====== SUPPLIED RECORDS ======

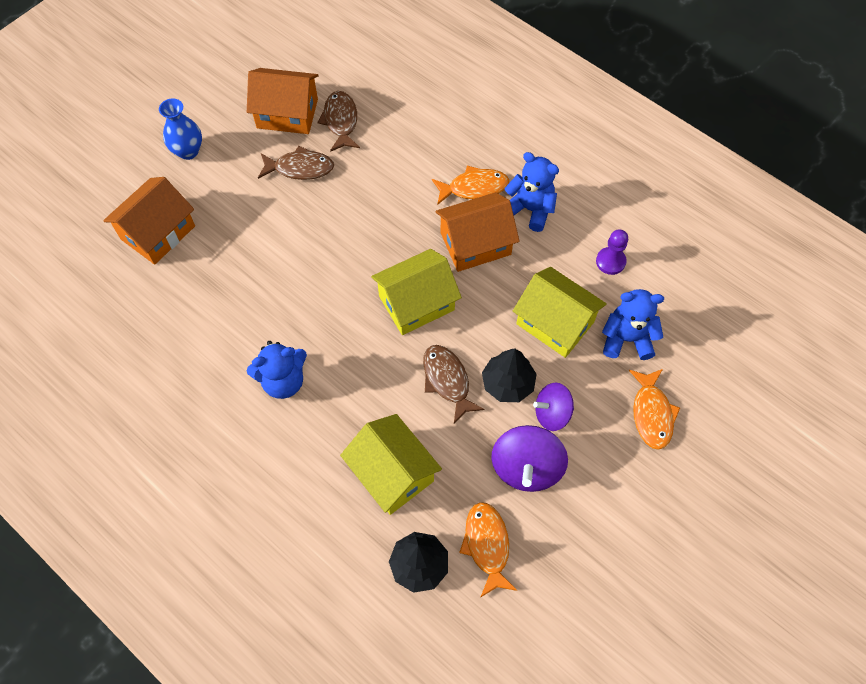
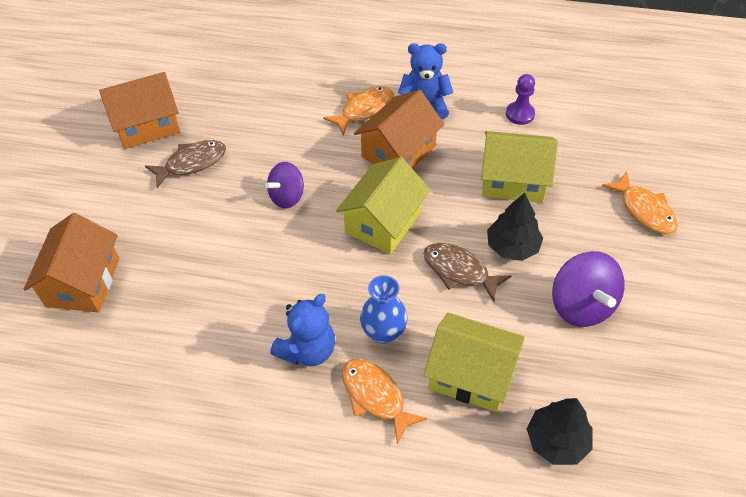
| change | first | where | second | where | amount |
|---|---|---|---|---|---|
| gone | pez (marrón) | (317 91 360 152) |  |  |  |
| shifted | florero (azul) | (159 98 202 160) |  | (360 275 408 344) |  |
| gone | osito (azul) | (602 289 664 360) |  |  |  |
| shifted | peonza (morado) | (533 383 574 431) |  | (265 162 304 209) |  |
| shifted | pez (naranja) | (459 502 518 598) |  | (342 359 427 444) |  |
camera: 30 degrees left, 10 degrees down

======

What is needed is an exact copy of the lines from the one containing "gone | osito" through the last line of the records above, both included.

| gone | osito (azul) | (602 289 664 360) |  |  |  |
| shifted | peonza (morado) | (533 383 574 431) |  | (265 162 304 209) |  |
| shifted | pez (naranja) | (459 502 518 598) |  | (342 359 427 444) |  |
camera: 30 degrees left, 10 degrees down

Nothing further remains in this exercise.